* INFORMATION *

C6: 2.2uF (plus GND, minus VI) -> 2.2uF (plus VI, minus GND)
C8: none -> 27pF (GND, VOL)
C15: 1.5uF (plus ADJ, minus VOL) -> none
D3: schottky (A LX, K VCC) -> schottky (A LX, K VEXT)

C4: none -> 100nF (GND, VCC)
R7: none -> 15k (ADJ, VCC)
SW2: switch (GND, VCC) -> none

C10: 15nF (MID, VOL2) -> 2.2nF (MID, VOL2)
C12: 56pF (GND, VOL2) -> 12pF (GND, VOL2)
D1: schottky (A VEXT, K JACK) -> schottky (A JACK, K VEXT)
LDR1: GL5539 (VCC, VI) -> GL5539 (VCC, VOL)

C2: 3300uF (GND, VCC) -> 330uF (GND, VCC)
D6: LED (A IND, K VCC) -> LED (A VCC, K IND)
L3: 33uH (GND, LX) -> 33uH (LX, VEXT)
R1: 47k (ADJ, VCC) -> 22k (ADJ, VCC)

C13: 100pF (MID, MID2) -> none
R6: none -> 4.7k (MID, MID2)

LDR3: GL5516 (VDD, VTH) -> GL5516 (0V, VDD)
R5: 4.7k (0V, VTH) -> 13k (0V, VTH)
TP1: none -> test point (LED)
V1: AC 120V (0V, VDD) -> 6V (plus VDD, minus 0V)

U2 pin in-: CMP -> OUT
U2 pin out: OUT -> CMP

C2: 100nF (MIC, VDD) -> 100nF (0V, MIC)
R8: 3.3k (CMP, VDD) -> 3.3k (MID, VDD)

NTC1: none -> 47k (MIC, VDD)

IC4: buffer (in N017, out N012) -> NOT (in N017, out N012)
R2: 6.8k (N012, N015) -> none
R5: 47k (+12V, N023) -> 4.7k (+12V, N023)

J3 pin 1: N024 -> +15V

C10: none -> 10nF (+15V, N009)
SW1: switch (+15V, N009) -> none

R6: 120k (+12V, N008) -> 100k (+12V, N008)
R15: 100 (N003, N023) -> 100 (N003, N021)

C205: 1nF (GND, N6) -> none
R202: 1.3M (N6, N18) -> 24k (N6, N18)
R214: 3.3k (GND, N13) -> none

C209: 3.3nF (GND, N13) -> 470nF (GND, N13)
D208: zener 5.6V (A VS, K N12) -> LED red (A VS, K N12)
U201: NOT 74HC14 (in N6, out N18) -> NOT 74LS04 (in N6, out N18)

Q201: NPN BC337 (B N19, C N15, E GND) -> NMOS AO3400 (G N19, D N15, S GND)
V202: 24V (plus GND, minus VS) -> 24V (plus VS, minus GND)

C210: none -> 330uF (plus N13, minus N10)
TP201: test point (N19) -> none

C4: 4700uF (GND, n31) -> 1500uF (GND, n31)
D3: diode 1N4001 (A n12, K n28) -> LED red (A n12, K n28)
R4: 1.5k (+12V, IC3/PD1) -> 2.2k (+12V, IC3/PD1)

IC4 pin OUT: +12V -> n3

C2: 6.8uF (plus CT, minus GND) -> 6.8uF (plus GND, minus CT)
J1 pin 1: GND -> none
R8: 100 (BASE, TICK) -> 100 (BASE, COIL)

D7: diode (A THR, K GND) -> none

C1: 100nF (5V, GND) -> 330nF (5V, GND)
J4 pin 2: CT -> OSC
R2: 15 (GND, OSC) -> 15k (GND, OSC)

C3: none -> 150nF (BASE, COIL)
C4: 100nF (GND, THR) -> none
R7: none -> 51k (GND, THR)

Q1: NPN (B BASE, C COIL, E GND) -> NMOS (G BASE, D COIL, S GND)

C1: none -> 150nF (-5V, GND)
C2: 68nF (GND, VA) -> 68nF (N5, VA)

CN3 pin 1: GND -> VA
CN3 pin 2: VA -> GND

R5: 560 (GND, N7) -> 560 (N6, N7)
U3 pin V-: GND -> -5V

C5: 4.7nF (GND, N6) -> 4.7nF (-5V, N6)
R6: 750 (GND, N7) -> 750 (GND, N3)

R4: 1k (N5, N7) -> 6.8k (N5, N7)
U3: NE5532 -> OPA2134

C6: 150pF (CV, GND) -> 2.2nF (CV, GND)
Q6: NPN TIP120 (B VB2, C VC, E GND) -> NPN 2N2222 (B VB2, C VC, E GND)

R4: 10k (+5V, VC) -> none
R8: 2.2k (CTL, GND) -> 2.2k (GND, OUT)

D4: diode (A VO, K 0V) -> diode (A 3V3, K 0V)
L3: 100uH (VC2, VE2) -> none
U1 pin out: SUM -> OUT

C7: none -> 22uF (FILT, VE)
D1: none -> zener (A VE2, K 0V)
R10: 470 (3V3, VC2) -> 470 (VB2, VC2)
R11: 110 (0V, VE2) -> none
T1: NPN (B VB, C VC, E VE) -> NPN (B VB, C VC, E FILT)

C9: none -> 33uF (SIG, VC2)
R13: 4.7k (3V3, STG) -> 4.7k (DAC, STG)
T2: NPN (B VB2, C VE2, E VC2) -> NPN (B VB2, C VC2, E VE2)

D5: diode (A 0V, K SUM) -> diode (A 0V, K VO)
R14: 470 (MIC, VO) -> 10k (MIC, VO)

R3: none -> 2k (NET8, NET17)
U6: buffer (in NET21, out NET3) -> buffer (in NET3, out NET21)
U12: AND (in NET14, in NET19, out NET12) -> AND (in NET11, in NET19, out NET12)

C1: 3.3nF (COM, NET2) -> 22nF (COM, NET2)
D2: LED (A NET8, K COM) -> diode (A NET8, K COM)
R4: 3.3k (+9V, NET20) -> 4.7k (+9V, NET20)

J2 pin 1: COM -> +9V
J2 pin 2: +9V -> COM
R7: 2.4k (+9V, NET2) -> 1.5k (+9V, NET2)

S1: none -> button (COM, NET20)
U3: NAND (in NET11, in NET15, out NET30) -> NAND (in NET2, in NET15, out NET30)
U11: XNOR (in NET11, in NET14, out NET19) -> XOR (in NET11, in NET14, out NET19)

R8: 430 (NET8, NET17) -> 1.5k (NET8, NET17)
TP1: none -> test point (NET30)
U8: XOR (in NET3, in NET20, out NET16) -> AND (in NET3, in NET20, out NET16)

* REQUIREMENT *
Repeat word for word the lines above that run from the line containing "C2: 100nF (MIC, VDD) -> 100nF (0V, MIC)" through the line containing "R5: 560 (GND, N7) -> 560 (N6, N7)", both ends included, and nothing else.

* RESULT OF THIS TASK *
C2: 100nF (MIC, VDD) -> 100nF (0V, MIC)
R8: 3.3k (CMP, VDD) -> 3.3k (MID, VDD)

NTC1: none -> 47k (MIC, VDD)

IC4: buffer (in N017, out N012) -> NOT (in N017, out N012)
R2: 6.8k (N012, N015) -> none
R5: 47k (+12V, N023) -> 4.7k (+12V, N023)

J3 pin 1: N024 -> +15V

C10: none -> 10nF (+15V, N009)
SW1: switch (+15V, N009) -> none

R6: 120k (+12V, N008) -> 100k (+12V, N008)
R15: 100 (N003, N023) -> 100 (N003, N021)

C205: 1nF (GND, N6) -> none
R202: 1.3M (N6, N18) -> 24k (N6, N18)
R214: 3.3k (GND, N13) -> none

C209: 3.3nF (GND, N13) -> 470nF (GND, N13)
D208: zener 5.6V (A VS, K N12) -> LED red (A VS, K N12)
U201: NOT 74HC14 (in N6, out N18) -> NOT 74LS04 (in N6, out N18)

Q201: NPN BC337 (B N19, C N15, E GND) -> NMOS AO3400 (G N19, D N15, S GND)
V202: 24V (plus GND, minus VS) -> 24V (plus VS, minus GND)

C210: none -> 330uF (plus N13, minus N10)
TP201: test point (N19) -> none

C4: 4700uF (GND, n31) -> 1500uF (GND, n31)
D3: diode 1N4001 (A n12, K n28) -> LED red (A n12, K n28)
R4: 1.5k (+12V, IC3/PD1) -> 2.2k (+12V, IC3/PD1)

IC4 pin OUT: +12V -> n3

C2: 6.8uF (plus CT, minus GND) -> 6.8uF (plus GND, minus CT)
J1 pin 1: GND -> none
R8: 100 (BASE, TICK) -> 100 (BASE, COIL)

D7: diode (A THR, K GND) -> none

C1: 100nF (5V, GND) -> 330nF (5V, GND)
J4 pin 2: CT -> OSC
R2: 15 (GND, OSC) -> 15k (GND, OSC)

C3: none -> 150nF (BASE, COIL)
C4: 100nF (GND, THR) -> none
R7: none -> 51k (GND, THR)

Q1: NPN (B BASE, C COIL, E GND) -> NMOS (G BASE, D COIL, S GND)

C1: none -> 150nF (-5V, GND)
C2: 68nF (GND, VA) -> 68nF (N5, VA)

CN3 pin 1: GND -> VA
CN3 pin 2: VA -> GND

R5: 560 (GND, N7) -> 560 (N6, N7)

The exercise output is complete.